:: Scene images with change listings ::
______
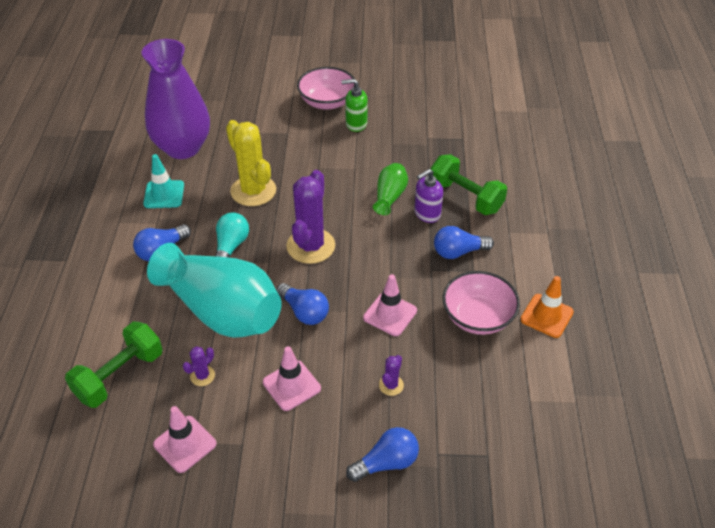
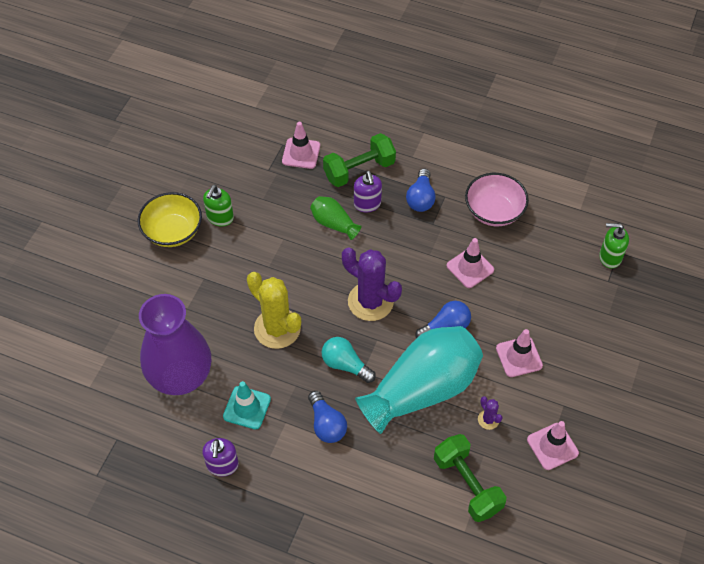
camera: 70 degrees left, 10 degrees up
(102, 196) = (222, 465): none -> purple soap dispenser
(253, 191) = (277, 328): yellow cactus -> yellow cactus turned 60 degrees clockwise
(327, 102) = (173, 231): pink bowl -> yellow bowl
(386, 463) = (607, 314): blue light bulb -> none
(391, 385) = (540, 290): purple cactus -> none
(459, 153) = (301, 153): none -> pink traffic cone
(474, 448) = (609, 257): none -> green soap dispenser
(546, 316) = (508, 168): orange traffic cone -> none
______
:: YOUR INSTRUCTIONS ::
Search the records for the word "degrees" and copy out every line that holds it.

:: ANSWER ::
camera: 70 degrees left, 10 degrees up
(253, 191) = (277, 328): yellow cactus -> yellow cactus turned 60 degrees clockwise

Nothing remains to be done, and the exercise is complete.